■ What to do:
A stretch of the entries below is to be set down exactly, running from the line with "Q2: NMOS (G" through the line with "V1: 6V (plus", both included, and no other line.

■ Dataset entries:

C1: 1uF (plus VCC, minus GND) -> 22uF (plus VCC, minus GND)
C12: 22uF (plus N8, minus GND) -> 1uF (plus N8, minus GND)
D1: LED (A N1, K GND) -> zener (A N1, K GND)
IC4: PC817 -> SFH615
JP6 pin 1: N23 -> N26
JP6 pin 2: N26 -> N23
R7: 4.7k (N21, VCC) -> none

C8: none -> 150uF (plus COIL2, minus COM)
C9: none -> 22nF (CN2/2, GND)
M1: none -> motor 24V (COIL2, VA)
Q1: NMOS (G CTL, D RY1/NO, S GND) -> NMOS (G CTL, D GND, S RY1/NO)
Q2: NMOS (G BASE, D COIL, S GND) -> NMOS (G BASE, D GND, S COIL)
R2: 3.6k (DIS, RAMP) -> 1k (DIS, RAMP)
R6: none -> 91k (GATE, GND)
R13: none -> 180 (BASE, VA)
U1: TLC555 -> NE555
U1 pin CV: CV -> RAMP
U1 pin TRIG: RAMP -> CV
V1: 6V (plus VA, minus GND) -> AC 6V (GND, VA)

---

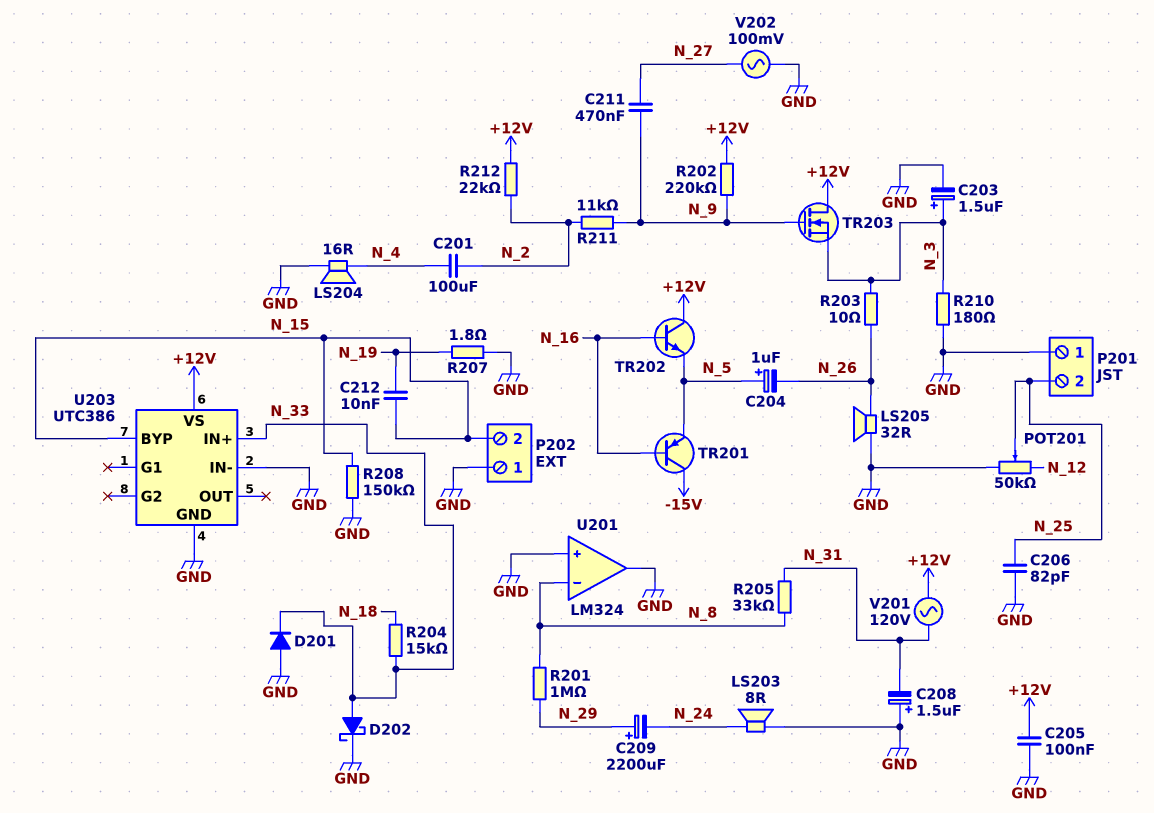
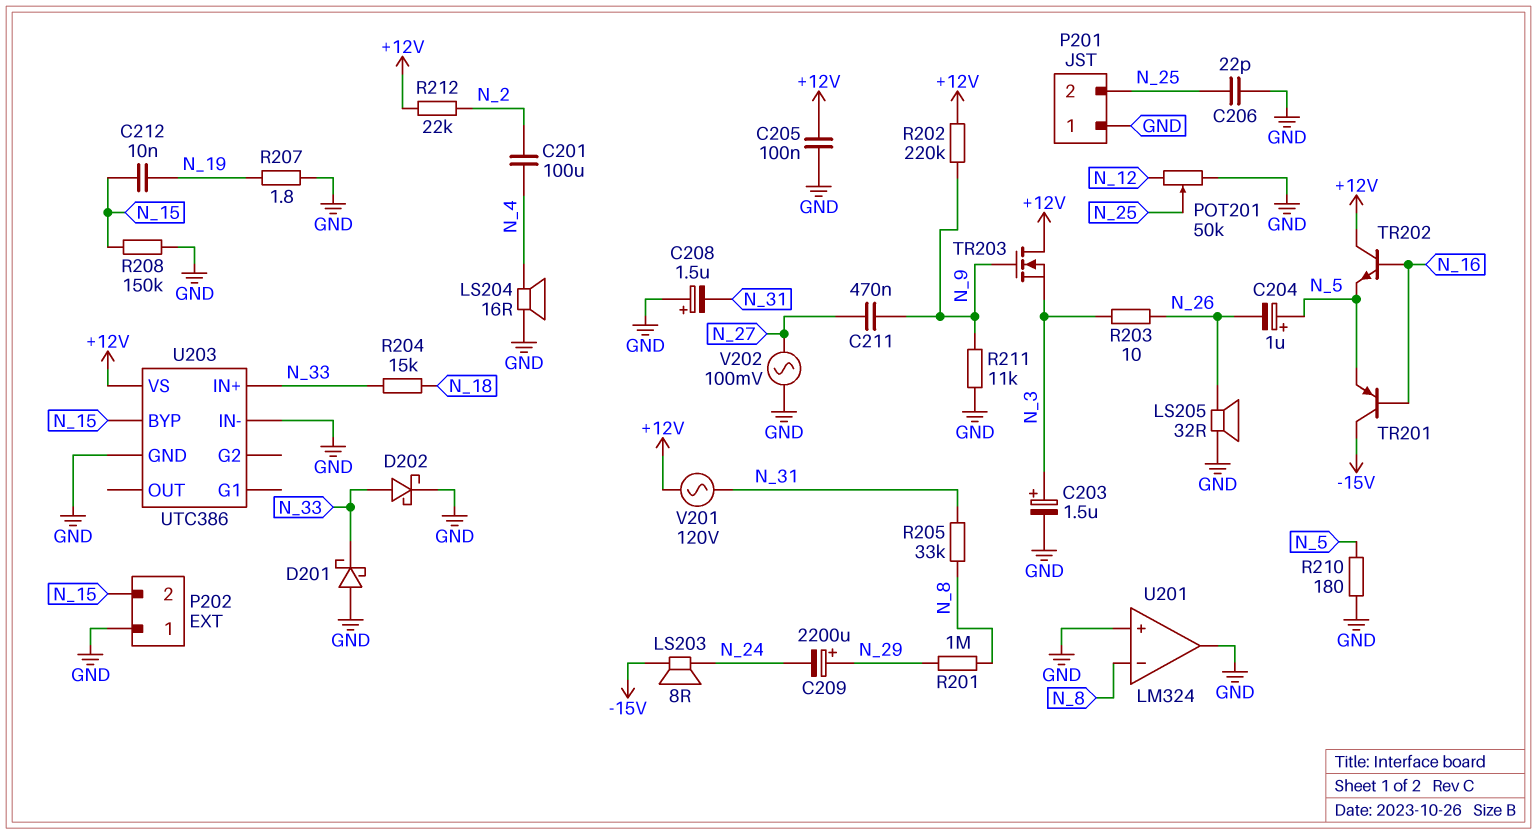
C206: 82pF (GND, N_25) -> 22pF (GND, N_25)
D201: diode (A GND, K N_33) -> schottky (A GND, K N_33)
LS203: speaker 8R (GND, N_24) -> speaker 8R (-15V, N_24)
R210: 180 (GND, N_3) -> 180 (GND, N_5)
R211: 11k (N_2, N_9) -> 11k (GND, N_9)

■ Answer space:
Q2: NMOS (G BASE, D COIL, S GND) -> NMOS (G BASE, D GND, S COIL)
R2: 3.6k (DIS, RAMP) -> 1k (DIS, RAMP)
R6: none -> 91k (GATE, GND)
R13: none -> 180 (BASE, VA)
U1: TLC555 -> NE555
U1 pin CV: CV -> RAMP
U1 pin TRIG: RAMP -> CV
V1: 6V (plus VA, minus GND) -> AC 6V (GND, VA)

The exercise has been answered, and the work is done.